Dataset items:
Start of Block
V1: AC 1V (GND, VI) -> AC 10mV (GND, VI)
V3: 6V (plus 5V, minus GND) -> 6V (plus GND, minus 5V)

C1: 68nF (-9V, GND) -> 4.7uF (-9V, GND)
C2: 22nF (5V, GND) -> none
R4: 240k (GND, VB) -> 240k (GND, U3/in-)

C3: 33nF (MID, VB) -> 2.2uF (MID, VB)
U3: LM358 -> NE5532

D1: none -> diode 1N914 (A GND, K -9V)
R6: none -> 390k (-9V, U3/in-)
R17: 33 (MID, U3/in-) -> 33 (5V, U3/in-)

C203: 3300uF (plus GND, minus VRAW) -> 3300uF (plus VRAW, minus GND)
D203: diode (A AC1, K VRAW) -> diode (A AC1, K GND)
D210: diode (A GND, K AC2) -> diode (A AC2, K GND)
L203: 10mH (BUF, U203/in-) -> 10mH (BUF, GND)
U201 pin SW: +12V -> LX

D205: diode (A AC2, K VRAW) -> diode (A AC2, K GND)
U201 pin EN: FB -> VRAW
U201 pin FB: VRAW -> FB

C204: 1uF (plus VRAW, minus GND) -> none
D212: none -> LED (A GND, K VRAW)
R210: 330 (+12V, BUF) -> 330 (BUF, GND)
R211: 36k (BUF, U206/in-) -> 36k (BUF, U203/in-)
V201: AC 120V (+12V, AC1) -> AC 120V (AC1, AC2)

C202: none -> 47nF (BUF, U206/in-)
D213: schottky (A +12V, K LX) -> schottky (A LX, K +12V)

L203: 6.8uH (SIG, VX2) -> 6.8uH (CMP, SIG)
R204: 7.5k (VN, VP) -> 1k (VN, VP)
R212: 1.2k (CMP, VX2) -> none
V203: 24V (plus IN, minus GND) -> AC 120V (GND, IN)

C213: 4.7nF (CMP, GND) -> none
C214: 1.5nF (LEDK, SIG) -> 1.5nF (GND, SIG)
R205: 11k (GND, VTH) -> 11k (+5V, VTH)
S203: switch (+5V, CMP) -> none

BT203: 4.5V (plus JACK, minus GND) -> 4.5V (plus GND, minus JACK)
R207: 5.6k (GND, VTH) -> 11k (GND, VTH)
End of Block
- BRIEF -
Restate each line of the records above without any deviation.

- EXPECTED OUTPUT -
V1: AC 1V (GND, VI) -> AC 10mV (GND, VI)
V3: 6V (plus 5V, minus GND) -> 6V (plus GND, minus 5V)

C1: 68nF (-9V, GND) -> 4.7uF (-9V, GND)
C2: 22nF (5V, GND) -> none
R4: 240k (GND, VB) -> 240k (GND, U3/in-)

C3: 33nF (MID, VB) -> 2.2uF (MID, VB)
U3: LM358 -> NE5532

D1: none -> diode 1N914 (A GND, K -9V)
R6: none -> 390k (-9V, U3/in-)
R17: 33 (MID, U3/in-) -> 33 (5V, U3/in-)

C203: 3300uF (plus GND, minus VRAW) -> 3300uF (plus VRAW, minus GND)
D203: diode (A AC1, K VRAW) -> diode (A AC1, K GND)
D210: diode (A GND, K AC2) -> diode (A AC2, K GND)
L203: 10mH (BUF, U203/in-) -> 10mH (BUF, GND)
U201 pin SW: +12V -> LX

D205: diode (A AC2, K VRAW) -> diode (A AC2, K GND)
U201 pin EN: FB -> VRAW
U201 pin FB: VRAW -> FB

C204: 1uF (plus VRAW, minus GND) -> none
D212: none -> LED (A GND, K VRAW)
R210: 330 (+12V, BUF) -> 330 (BUF, GND)
R211: 36k (BUF, U206/in-) -> 36k (BUF, U203/in-)
V201: AC 120V (+12V, AC1) -> AC 120V (AC1, AC2)

C202: none -> 47nF (BUF, U206/in-)
D213: schottky (A +12V, K LX) -> schottky (A LX, K +12V)

L203: 6.8uH (SIG, VX2) -> 6.8uH (CMP, SIG)
R204: 7.5k (VN, VP) -> 1k (VN, VP)
R212: 1.2k (CMP, VX2) -> none
V203: 24V (plus IN, minus GND) -> AC 120V (GND, IN)

C213: 4.7nF (CMP, GND) -> none
C214: 1.5nF (LEDK, SIG) -> 1.5nF (GND, SIG)
R205: 11k (GND, VTH) -> 11k (+5V, VTH)
S203: switch (+5V, CMP) -> none

BT203: 4.5V (plus JACK, minus GND) -> 4.5V (plus GND, minus JACK)
R207: 5.6k (GND, VTH) -> 11k (GND, VTH)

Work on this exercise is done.